## EXERCISE REQUIREMENTS
Please make an exact transcription of the records, keeping the pictures out of it.
___ PROVIDED ENTRIES
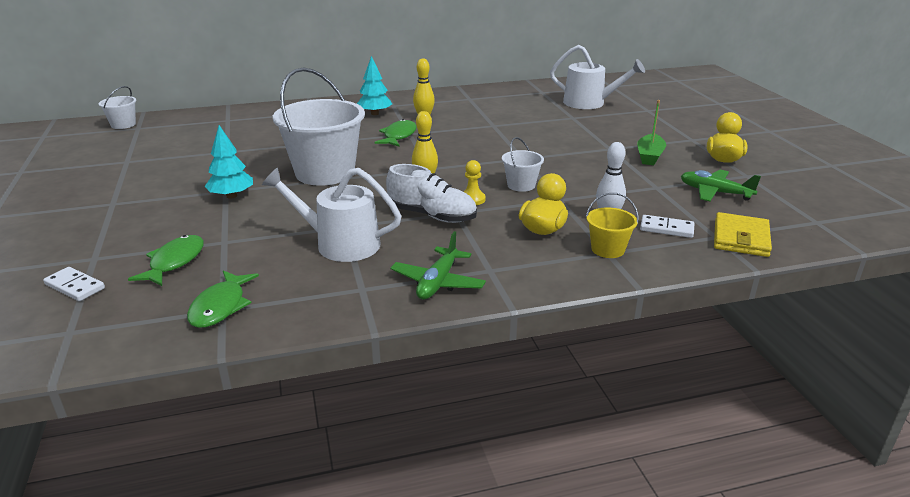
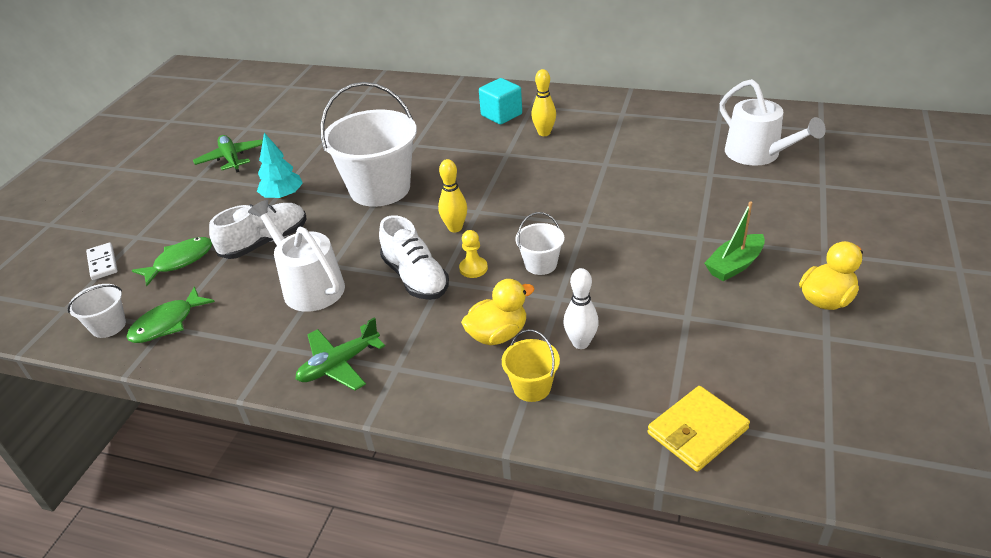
camera: 35 degrees right, 10 degrees up
white bucket [99,86,136,129] -> white bucket moved to [67,284,126,338]
turquoise tree [357,56,392,115] -> turquoise cube [479,78,522,125]
green fish [375,119,417,147] -> none
white domino [640,215,694,238] -> none
green plane [681,170,761,201] -> green plane moved to [193,135,263,172]
none -> white shoe [209,203,307,259]

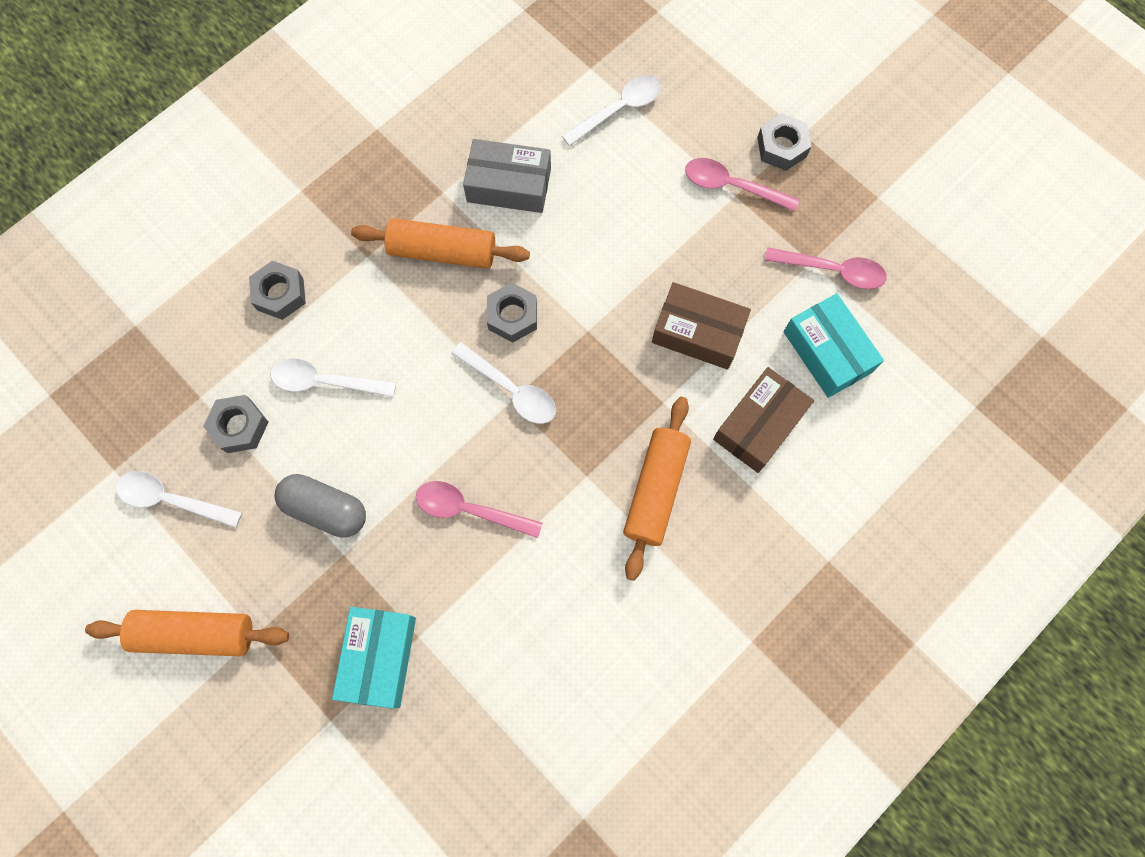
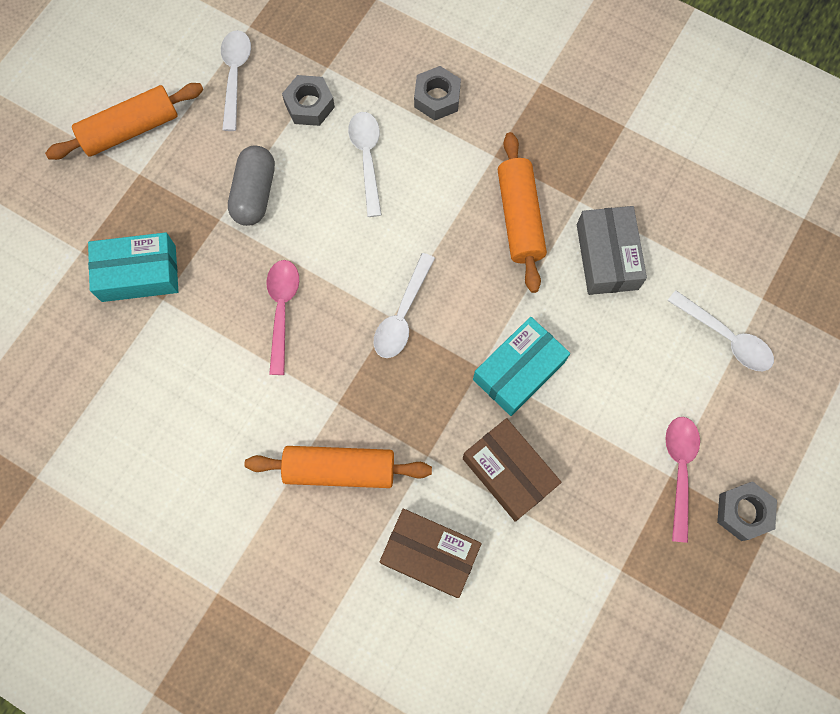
camera: 75 degrees right, 0 degrees up
orange rolling pin [85,610,289,656] -> orange rolling pin turned 75 degrees clockwise [45,83,203,160]
grey nut [487,283,537,343] -> none
brown box [652,282,751,370] -> brown box turned 45 degrees counterclockwise [463,418,562,522]
pink spoon [765,247,887,289] -> none
turquoise box [783,293,884,398] -> turquoise box moved to [473,317,570,416]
______
## RESULT OF THIS EXERCISE
camera: 35 degrees right, 10 degrees up
white bucket [99,86,136,129] -> white bucket moved to [67,284,126,338]
turquoise tree [357,56,392,115] -> turquoise cube [479,78,522,125]
green fish [375,119,417,147] -> none
white domino [640,215,694,238] -> none
green plane [681,170,761,201] -> green plane moved to [193,135,263,172]
none -> white shoe [209,203,307,259]

camera: 75 degrees right, 0 degrees up
orange rolling pin [85,610,289,656] -> orange rolling pin turned 75 degrees clockwise [45,83,203,160]
grey nut [487,283,537,343] -> none
brown box [652,282,751,370] -> brown box turned 45 degrees counterclockwise [463,418,562,522]
pink spoon [765,247,887,289] -> none
turquoise box [783,293,884,398] -> turquoise box moved to [473,317,570,416]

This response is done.